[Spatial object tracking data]
----
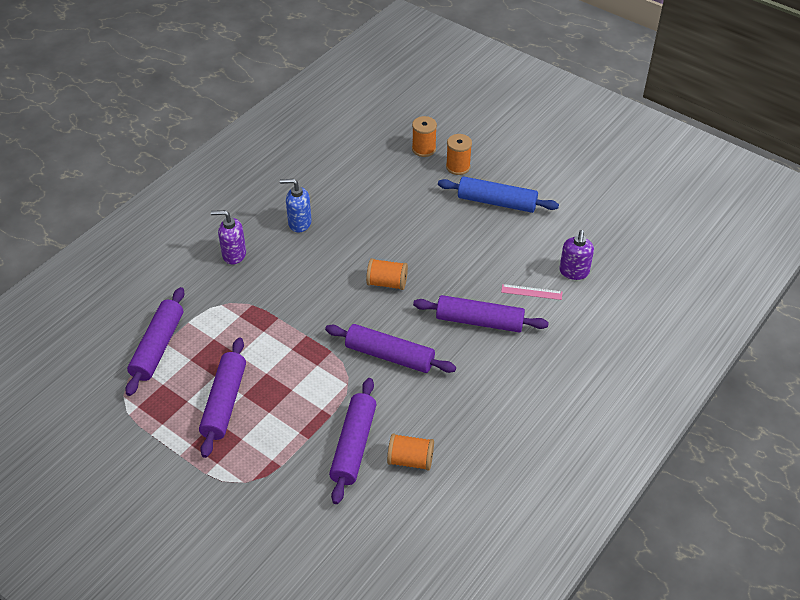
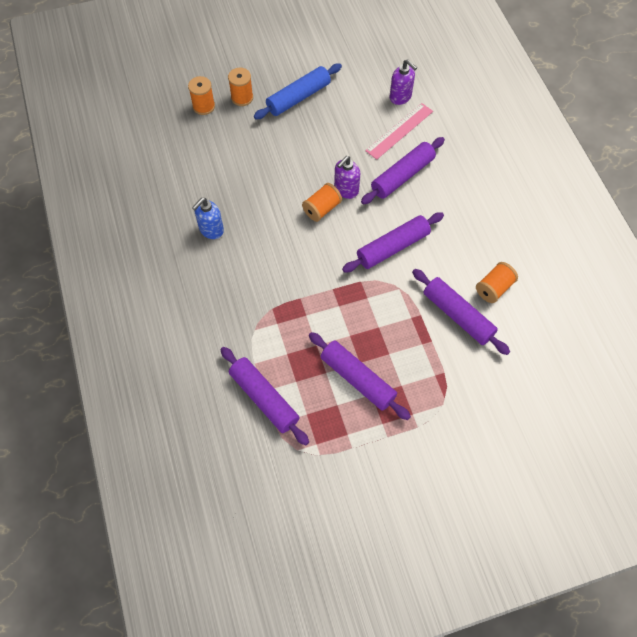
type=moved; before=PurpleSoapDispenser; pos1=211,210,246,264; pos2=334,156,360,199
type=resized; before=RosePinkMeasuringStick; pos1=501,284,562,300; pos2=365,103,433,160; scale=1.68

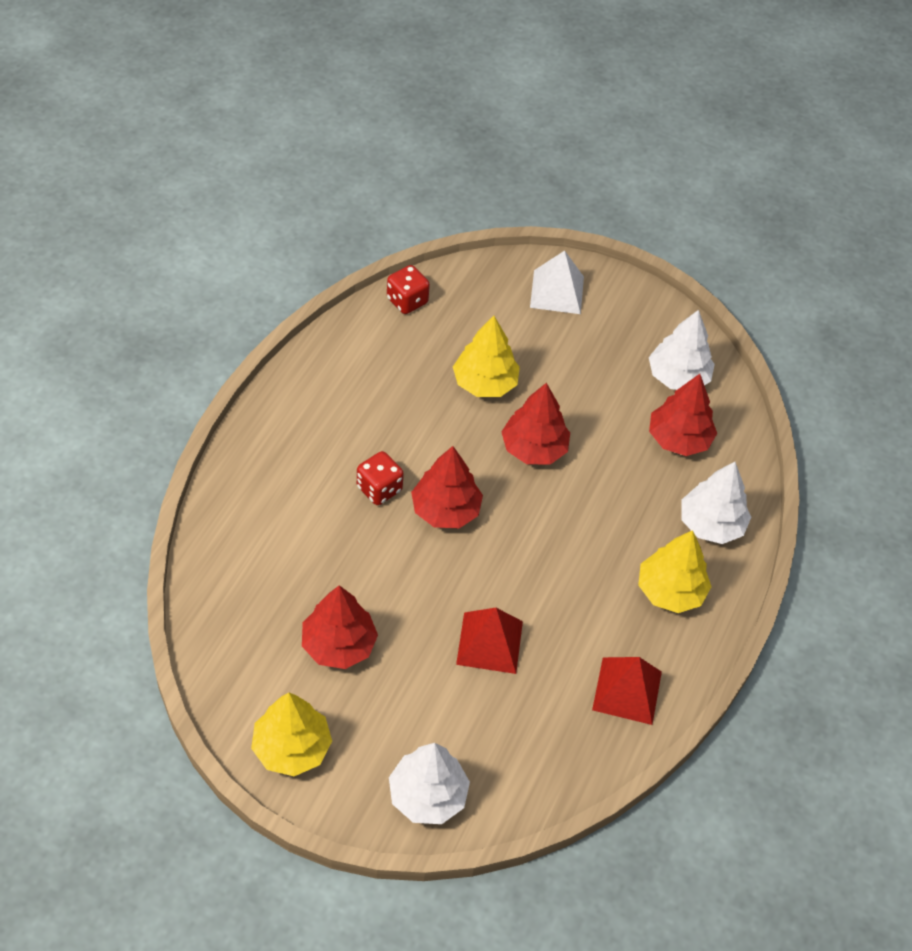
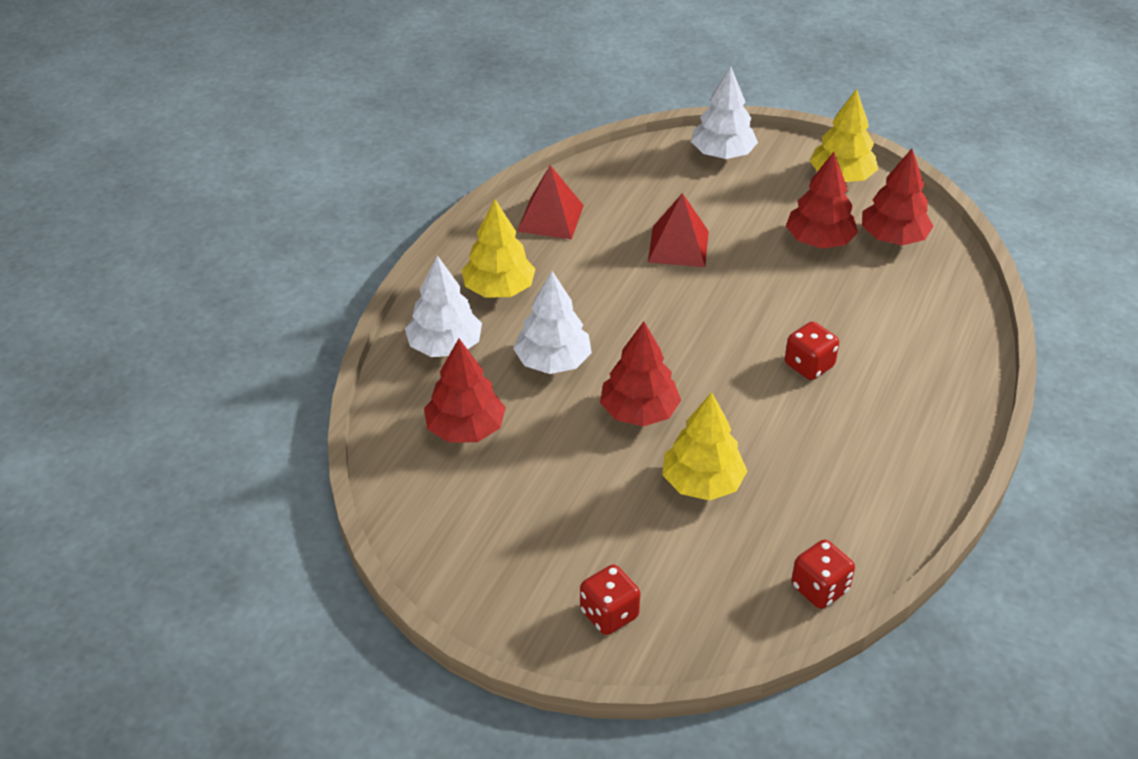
type=replaced; before=SnowWhiteSolidPyramid; after=RedDie; pos1=530,251,584,314; pos2=580,565,640,635
type=moved; before=SnowWhiteToyTree; pos1=649,310,715,390; pos2=513,271,592,374
type=moved; before=RedToyTree; pos1=411,446,483,528; pos2=862,149,933,245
----
PROBLEM. Please write out the lines above, beginning at the line with "pos1=501,284,562,300; pos2=365,103,433,160; scale=1.68" and ending at the last line of the records, exactly as they appear and without pictures.

PROBLEM SOLUTION.
type=resized; before=RosePinkMeasuringStick; pos1=501,284,562,300; pos2=365,103,433,160; scale=1.68

type=replaced; before=SnowWhiteSolidPyramid; after=RedDie; pos1=530,251,584,314; pos2=580,565,640,635
type=moved; before=SnowWhiteToyTree; pos1=649,310,715,390; pos2=513,271,592,374
type=moved; before=RedToyTree; pos1=411,446,483,528; pos2=862,149,933,245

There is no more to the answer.